▸ YOUR ASSIGNMENT
Since the pictures are not wanted, reproduce only the rest of the records, exactly as given.

-- RECORDED INFORMATION follows --

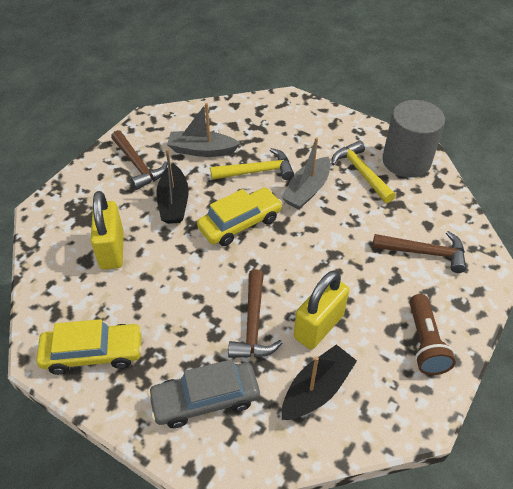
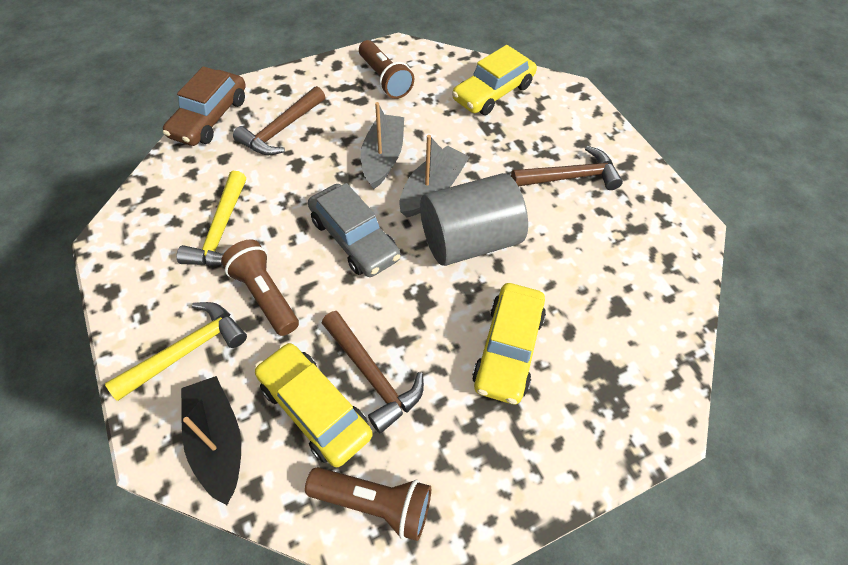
black boat: 2 -> 1
brown car: 0 -> 1
brown flashlight: 1 -> 3
yellow car: 2 -> 3
yellow padlock: 2 -> 0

-- RECORDED INFORMATION concluded --

▸ RESULT OF THIS EXERCISE
black boat: 2 -> 1
brown car: 0 -> 1
brown flashlight: 1 -> 3
yellow car: 2 -> 3
yellow padlock: 2 -> 0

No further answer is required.